PROMPT:
Output the records that follow exactly as they are written.

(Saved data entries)
+ + + + + + +
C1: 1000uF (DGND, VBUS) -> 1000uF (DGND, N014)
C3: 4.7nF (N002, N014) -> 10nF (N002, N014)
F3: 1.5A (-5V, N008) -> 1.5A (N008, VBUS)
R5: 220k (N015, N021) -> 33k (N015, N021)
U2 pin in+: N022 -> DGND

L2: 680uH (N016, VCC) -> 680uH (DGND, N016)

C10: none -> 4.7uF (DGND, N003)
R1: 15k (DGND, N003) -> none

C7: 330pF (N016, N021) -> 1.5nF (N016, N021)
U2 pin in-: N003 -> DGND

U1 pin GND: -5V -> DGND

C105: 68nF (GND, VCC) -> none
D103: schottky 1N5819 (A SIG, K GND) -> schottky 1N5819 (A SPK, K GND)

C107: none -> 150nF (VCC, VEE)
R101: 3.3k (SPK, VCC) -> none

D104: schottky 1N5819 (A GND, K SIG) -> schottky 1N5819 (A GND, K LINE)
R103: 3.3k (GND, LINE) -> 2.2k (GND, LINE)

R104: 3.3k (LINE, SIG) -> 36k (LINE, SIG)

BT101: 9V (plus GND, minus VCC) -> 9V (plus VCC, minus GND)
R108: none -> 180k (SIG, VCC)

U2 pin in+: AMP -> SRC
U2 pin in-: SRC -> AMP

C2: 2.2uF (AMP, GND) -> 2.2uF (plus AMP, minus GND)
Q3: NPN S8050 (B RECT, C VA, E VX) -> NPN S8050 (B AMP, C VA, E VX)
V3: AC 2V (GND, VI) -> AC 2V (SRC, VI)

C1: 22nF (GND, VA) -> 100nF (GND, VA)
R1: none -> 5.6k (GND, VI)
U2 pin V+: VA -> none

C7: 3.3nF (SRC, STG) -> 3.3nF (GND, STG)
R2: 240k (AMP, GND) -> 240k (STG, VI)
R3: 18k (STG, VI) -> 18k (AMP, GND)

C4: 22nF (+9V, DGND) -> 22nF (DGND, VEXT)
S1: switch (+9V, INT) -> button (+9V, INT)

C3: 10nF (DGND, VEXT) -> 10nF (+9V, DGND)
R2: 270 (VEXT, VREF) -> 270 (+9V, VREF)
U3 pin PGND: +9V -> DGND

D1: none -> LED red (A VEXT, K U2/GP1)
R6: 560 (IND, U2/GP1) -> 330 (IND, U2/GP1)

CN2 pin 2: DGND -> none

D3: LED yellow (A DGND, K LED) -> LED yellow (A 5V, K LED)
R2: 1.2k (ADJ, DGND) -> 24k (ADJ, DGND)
+ + + + + + +
EXERCISE RESPONSE:
C1: 1000uF (DGND, VBUS) -> 1000uF (DGND, N014)
C3: 4.7nF (N002, N014) -> 10nF (N002, N014)
F3: 1.5A (-5V, N008) -> 1.5A (N008, VBUS)
R5: 220k (N015, N021) -> 33k (N015, N021)
U2 pin in+: N022 -> DGND

L2: 680uH (N016, VCC) -> 680uH (DGND, N016)

C10: none -> 4.7uF (DGND, N003)
R1: 15k (DGND, N003) -> none

C7: 330pF (N016, N021) -> 1.5nF (N016, N021)
U2 pin in-: N003 -> DGND

U1 pin GND: -5V -> DGND

C105: 68nF (GND, VCC) -> none
D103: schottky 1N5819 (A SIG, K GND) -> schottky 1N5819 (A SPK, K GND)

C107: none -> 150nF (VCC, VEE)
R101: 3.3k (SPK, VCC) -> none

D104: schottky 1N5819 (A GND, K SIG) -> schottky 1N5819 (A GND, K LINE)
R103: 3.3k (GND, LINE) -> 2.2k (GND, LINE)

R104: 3.3k (LINE, SIG) -> 36k (LINE, SIG)

BT101: 9V (plus GND, minus VCC) -> 9V (plus VCC, minus GND)
R108: none -> 180k (SIG, VCC)

U2 pin in+: AMP -> SRC
U2 pin in-: SRC -> AMP

C2: 2.2uF (AMP, GND) -> 2.2uF (plus AMP, minus GND)
Q3: NPN S8050 (B RECT, C VA, E VX) -> NPN S8050 (B AMP, C VA, E VX)
V3: AC 2V (GND, VI) -> AC 2V (SRC, VI)

C1: 22nF (GND, VA) -> 100nF (GND, VA)
R1: none -> 5.6k (GND, VI)
U2 pin V+: VA -> none

C7: 3.3nF (SRC, STG) -> 3.3nF (GND, STG)
R2: 240k (AMP, GND) -> 240k (STG, VI)
R3: 18k (STG, VI) -> 18k (AMP, GND)

C4: 22nF (+9V, DGND) -> 22nF (DGND, VEXT)
S1: switch (+9V, INT) -> button (+9V, INT)

C3: 10nF (DGND, VEXT) -> 10nF (+9V, DGND)
R2: 270 (VEXT, VREF) -> 270 (+9V, VREF)
U3 pin PGND: +9V -> DGND

D1: none -> LED red (A VEXT, K U2/GP1)
R6: 560 (IND, U2/GP1) -> 330 (IND, U2/GP1)

CN2 pin 2: DGND -> none

D3: LED yellow (A DGND, K LED) -> LED yellow (A 5V, K LED)
R2: 1.2k (ADJ, DGND) -> 24k (ADJ, DGND)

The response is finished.